● Brief: Nothing but an exact repetition of the entries should appear in the answer.

● Provided material:
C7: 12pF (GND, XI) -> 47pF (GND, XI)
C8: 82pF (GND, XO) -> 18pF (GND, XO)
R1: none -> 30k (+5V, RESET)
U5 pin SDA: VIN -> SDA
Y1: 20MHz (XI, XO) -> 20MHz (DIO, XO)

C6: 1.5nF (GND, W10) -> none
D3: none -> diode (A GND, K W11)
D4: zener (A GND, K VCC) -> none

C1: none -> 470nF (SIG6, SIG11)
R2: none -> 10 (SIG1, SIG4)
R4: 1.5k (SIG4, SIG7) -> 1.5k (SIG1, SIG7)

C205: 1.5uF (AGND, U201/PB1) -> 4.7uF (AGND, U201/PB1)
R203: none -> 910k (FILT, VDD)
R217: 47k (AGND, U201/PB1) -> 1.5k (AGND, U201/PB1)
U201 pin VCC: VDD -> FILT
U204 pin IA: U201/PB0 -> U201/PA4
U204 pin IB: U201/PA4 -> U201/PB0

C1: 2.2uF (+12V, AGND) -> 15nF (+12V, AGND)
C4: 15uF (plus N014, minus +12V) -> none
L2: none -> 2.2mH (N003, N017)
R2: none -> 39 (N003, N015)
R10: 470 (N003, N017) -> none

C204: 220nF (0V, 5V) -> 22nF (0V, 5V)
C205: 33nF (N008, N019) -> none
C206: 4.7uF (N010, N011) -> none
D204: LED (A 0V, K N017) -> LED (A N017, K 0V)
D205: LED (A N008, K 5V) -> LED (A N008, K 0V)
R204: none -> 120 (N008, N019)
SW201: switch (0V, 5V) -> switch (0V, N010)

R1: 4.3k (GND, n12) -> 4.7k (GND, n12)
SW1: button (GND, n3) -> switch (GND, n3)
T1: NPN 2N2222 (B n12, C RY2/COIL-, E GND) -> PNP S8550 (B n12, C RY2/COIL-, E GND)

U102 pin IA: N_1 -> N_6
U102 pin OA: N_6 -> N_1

● Completed task:
C7: 12pF (GND, XI) -> 47pF (GND, XI)
C8: 82pF (GND, XO) -> 18pF (GND, XO)
R1: none -> 30k (+5V, RESET)
U5 pin SDA: VIN -> SDA
Y1: 20MHz (XI, XO) -> 20MHz (DIO, XO)

C6: 1.5nF (GND, W10) -> none
D3: none -> diode (A GND, K W11)
D4: zener (A GND, K VCC) -> none

C1: none -> 470nF (SIG6, SIG11)
R2: none -> 10 (SIG1, SIG4)
R4: 1.5k (SIG4, SIG7) -> 1.5k (SIG1, SIG7)

C205: 1.5uF (AGND, U201/PB1) -> 4.7uF (AGND, U201/PB1)
R203: none -> 910k (FILT, VDD)
R217: 47k (AGND, U201/PB1) -> 1.5k (AGND, U201/PB1)
U201 pin VCC: VDD -> FILT
U204 pin IA: U201/PB0 -> U201/PA4
U204 pin IB: U201/PA4 -> U201/PB0

C1: 2.2uF (+12V, AGND) -> 15nF (+12V, AGND)
C4: 15uF (plus N014, minus +12V) -> none
L2: none -> 2.2mH (N003, N017)
R2: none -> 39 (N003, N015)
R10: 470 (N003, N017) -> none

C204: 220nF (0V, 5V) -> 22nF (0V, 5V)
C205: 33nF (N008, N019) -> none
C206: 4.7uF (N010, N011) -> none
D204: LED (A 0V, K N017) -> LED (A N017, K 0V)
D205: LED (A N008, K 5V) -> LED (A N008, K 0V)
R204: none -> 120 (N008, N019)
SW201: switch (0V, 5V) -> switch (0V, N010)

R1: 4.3k (GND, n12) -> 4.7k (GND, n12)
SW1: button (GND, n3) -> switch (GND, n3)
T1: NPN 2N2222 (B n12, C RY2/COIL-, E GND) -> PNP S8550 (B n12, C RY2/COIL-, E GND)

U102 pin IA: N_1 -> N_6
U102 pin OA: N_6 -> N_1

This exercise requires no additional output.